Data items
═══

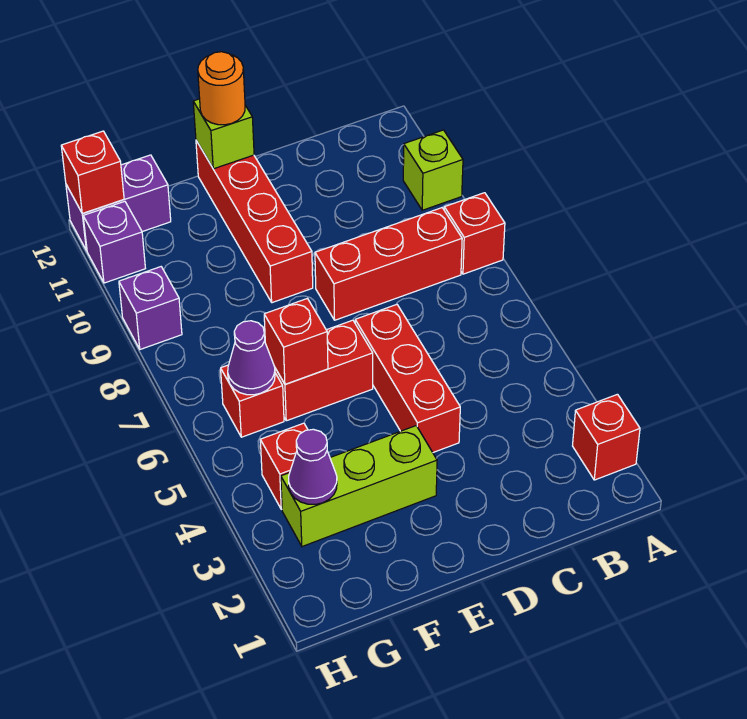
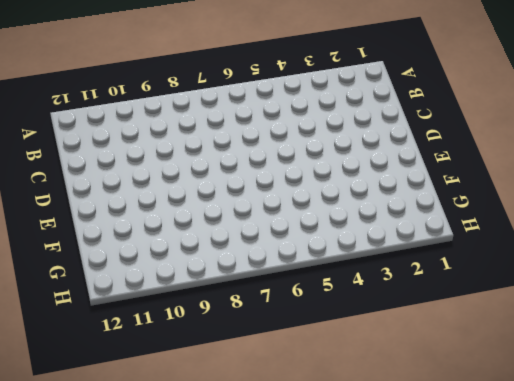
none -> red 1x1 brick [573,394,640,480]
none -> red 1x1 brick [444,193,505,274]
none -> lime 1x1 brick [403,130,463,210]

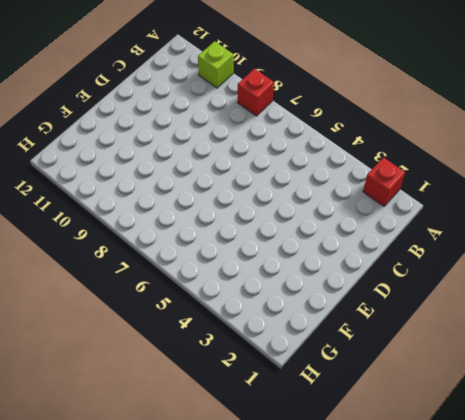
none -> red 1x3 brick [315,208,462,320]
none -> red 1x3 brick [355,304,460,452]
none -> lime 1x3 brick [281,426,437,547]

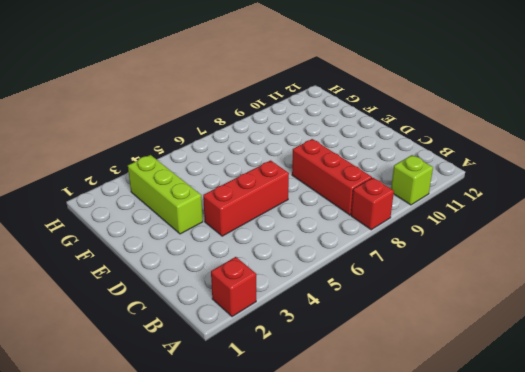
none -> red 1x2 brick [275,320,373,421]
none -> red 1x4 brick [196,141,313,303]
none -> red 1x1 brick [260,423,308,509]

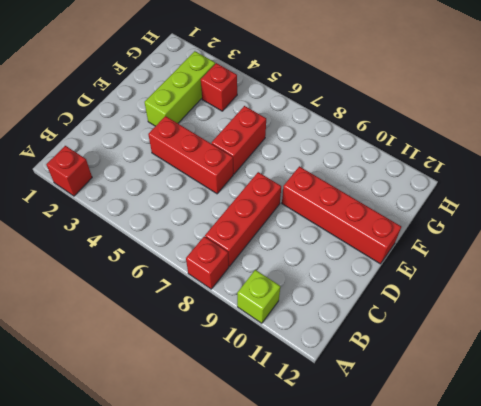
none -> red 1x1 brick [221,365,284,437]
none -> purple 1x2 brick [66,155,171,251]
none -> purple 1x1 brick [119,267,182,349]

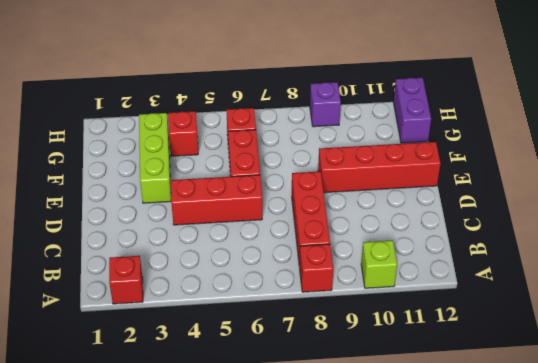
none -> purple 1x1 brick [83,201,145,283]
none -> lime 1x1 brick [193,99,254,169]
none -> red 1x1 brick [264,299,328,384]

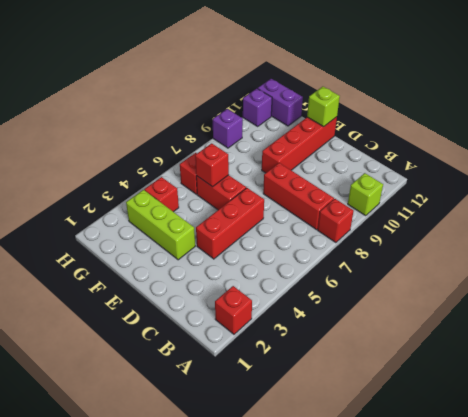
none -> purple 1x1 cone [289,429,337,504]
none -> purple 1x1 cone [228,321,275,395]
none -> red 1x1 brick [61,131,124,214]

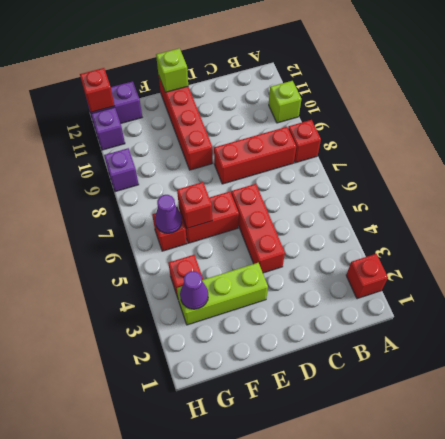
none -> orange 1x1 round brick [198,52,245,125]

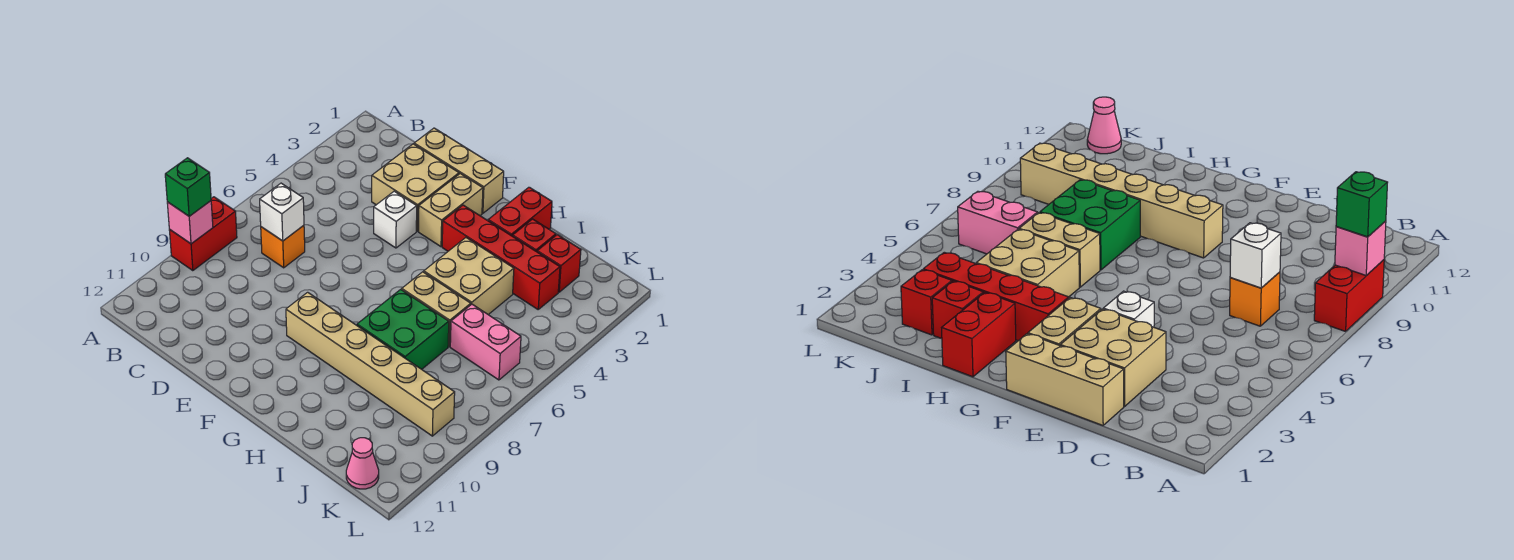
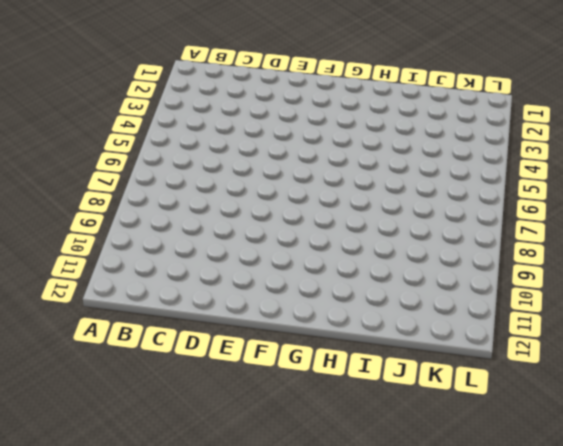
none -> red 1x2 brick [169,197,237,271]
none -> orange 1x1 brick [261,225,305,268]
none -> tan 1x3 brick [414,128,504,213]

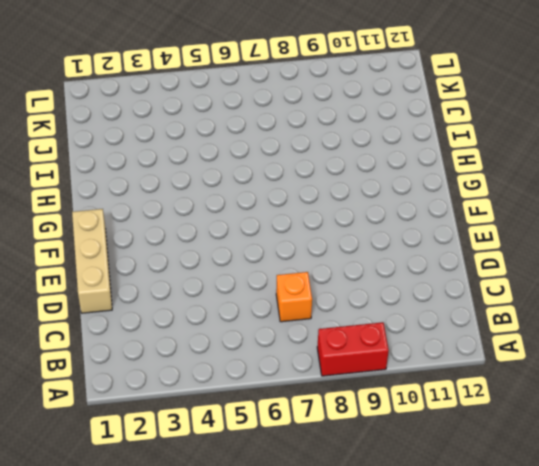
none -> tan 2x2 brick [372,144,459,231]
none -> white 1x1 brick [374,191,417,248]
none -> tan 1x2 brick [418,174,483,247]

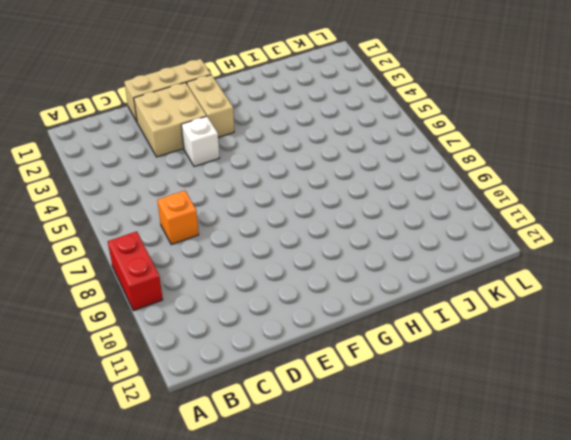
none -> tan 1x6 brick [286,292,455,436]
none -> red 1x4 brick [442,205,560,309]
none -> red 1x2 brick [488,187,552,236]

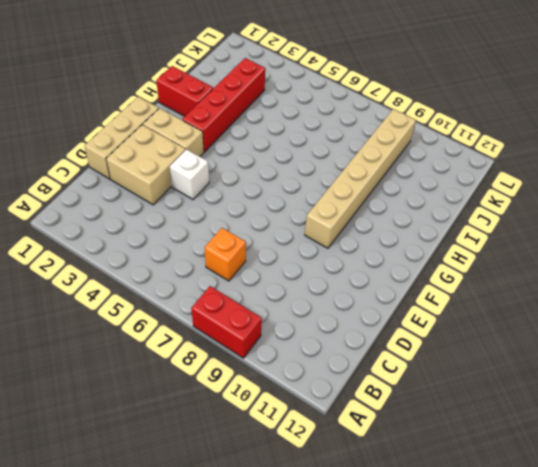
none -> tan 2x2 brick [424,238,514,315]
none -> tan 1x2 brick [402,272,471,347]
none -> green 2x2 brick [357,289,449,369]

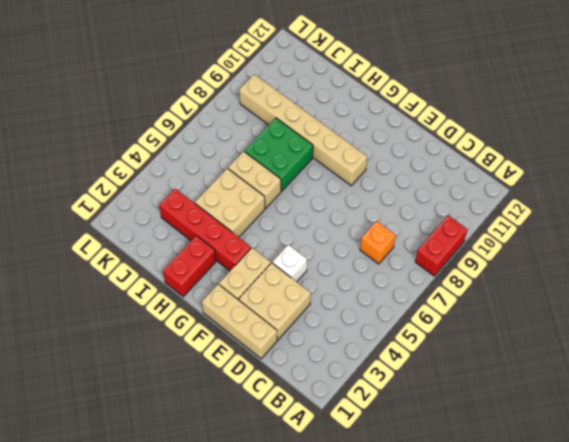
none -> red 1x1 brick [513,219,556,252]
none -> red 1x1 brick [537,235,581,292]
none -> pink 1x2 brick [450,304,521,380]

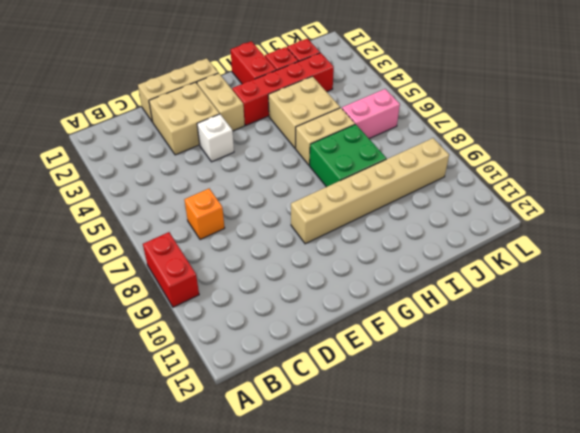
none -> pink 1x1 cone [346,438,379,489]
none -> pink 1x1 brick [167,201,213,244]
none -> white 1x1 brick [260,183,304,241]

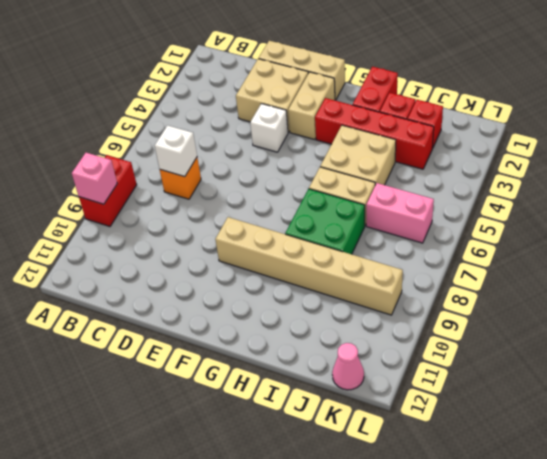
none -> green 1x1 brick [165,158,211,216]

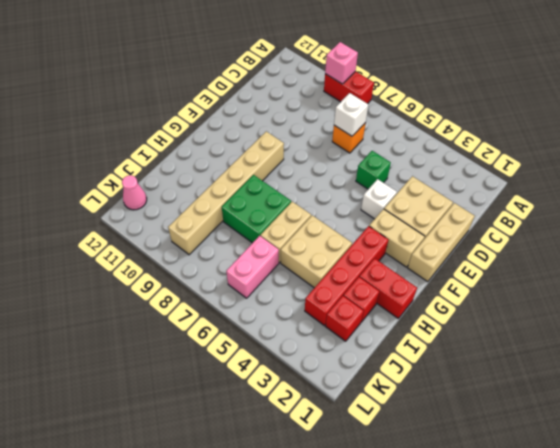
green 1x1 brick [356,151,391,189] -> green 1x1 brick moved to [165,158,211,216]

═══

What this task involves
Print every entry exactly; omit the pictures.

Output of the exercise
none -> red 1x1 brick [573,394,640,480]
none -> red 1x1 brick [444,193,505,274]
none -> lime 1x1 brick [403,130,463,210]

none -> red 1x3 brick [315,208,462,320]
none -> red 1x3 brick [355,304,460,452]
none -> lime 1x3 brick [281,426,437,547]

none -> red 1x2 brick [275,320,373,421]
none -> red 1x4 brick [196,141,313,303]
none -> red 1x1 brick [260,423,308,509]

none -> red 1x1 brick [221,365,284,437]
none -> purple 1x2 brick [66,155,171,251]
none -> purple 1x1 brick [119,267,182,349]

none -> purple 1x1 brick [83,201,145,283]
none -> lime 1x1 brick [193,99,254,169]
none -> red 1x1 brick [264,299,328,384]

none -> purple 1x1 cone [289,429,337,504]
none -> purple 1x1 cone [228,321,275,395]
none -> red 1x1 brick [61,131,124,214]

none -> orange 1x1 round brick [198,52,245,125]

none -> red 1x2 brick [169,197,237,271]
none -> orange 1x1 brick [261,225,305,268]
none -> tan 1x3 brick [414,128,504,213]

none -> tan 2x2 brick [372,144,459,231]
none -> white 1x1 brick [374,191,417,248]
none -> tan 1x2 brick [418,174,483,247]

none -> tan 1x6 brick [286,292,455,436]
none -> red 1x4 brick [442,205,560,309]
none -> red 1x2 brick [488,187,552,236]

none -> tan 2x2 brick [424,238,514,315]
none -> tan 1x2 brick [402,272,471,347]
none -> green 2x2 brick [357,289,449,369]

none -> red 1x1 brick [513,219,556,252]
none -> red 1x1 brick [537,235,581,292]
none -> pink 1x2 brick [450,304,521,380]

none -> pink 1x1 cone [346,438,379,489]
none -> pink 1x1 brick [167,201,213,244]
none -> white 1x1 brick [260,183,304,241]

none -> green 1x1 brick [165,158,211,216]

green 1x1 brick [356,151,391,189] -> green 1x1 brick moved to [165,158,211,216]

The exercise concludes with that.